### Brief
Please set down each entry exactly, omitting any picture it holds.

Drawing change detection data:
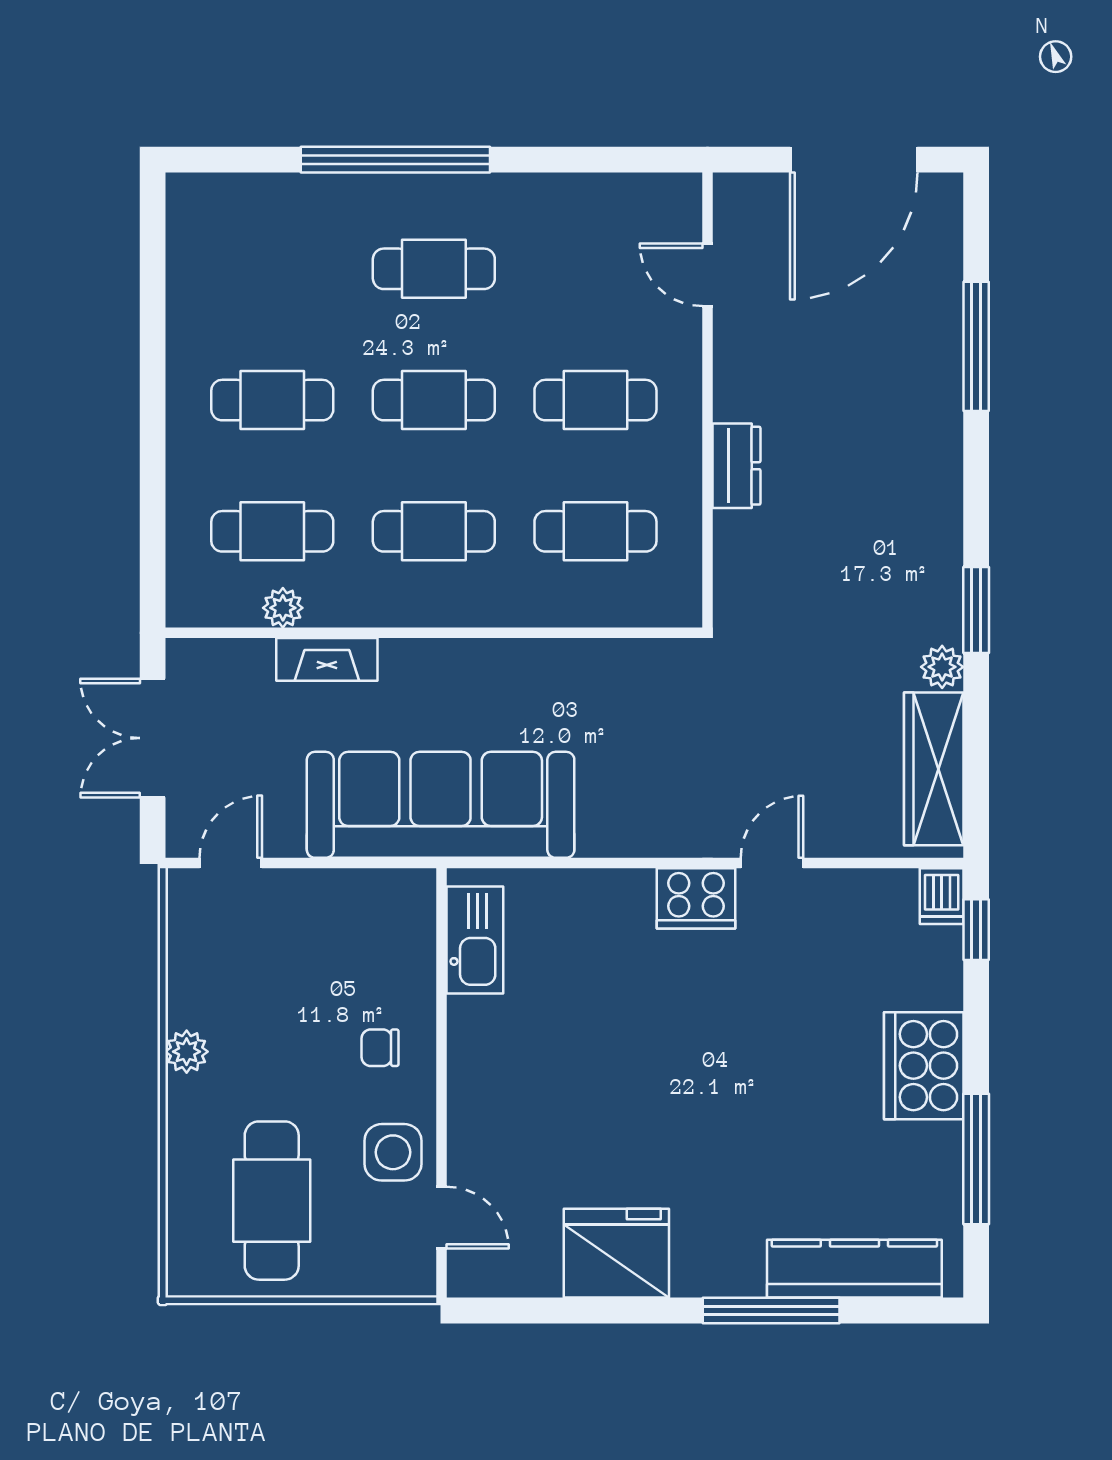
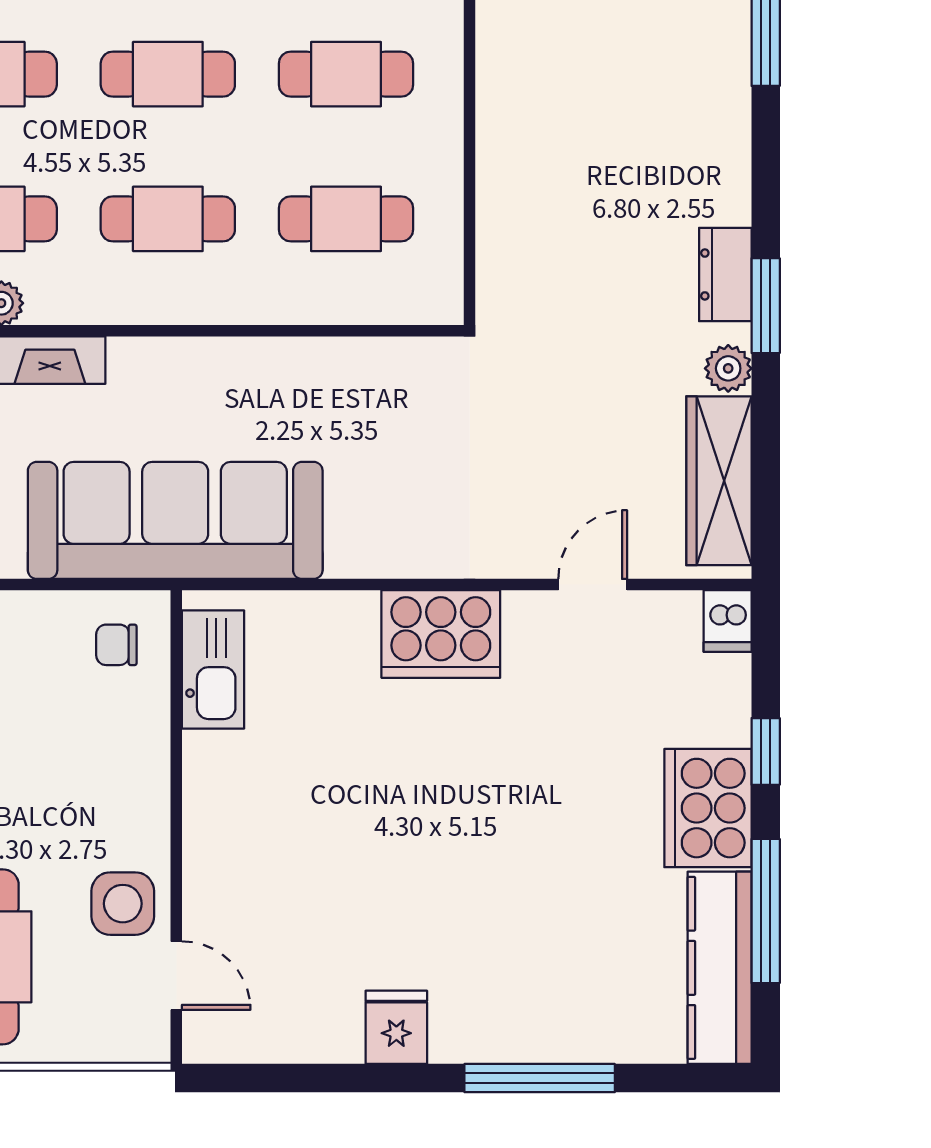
dresser: (736, 466) -> (725, 274), moved, turned 180
door: (772, 863) -> (593, 585), moved
cooker: (696, 898) -> (441, 634), width x1.37, depth x1.31
window: (976, 930) -> (766, 751), moved
chair: (380, 1048) -> (116, 645), moved
fridge: (616, 1253) -> (396, 1027), width x0.53, depth x0.75
kitchen counter: (854, 1269) -> (720, 968), moved, turned -90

### Result of the task
dresser: (736, 466) -> (725, 274), moved, turned 180
door: (772, 863) -> (593, 585), moved
cooker: (696, 898) -> (441, 634), width x1.37, depth x1.31
window: (976, 930) -> (766, 751), moved
chair: (380, 1048) -> (116, 645), moved
fridge: (616, 1253) -> (396, 1027), width x0.53, depth x0.75
kitchen counter: (854, 1269) -> (720, 968), moved, turned -90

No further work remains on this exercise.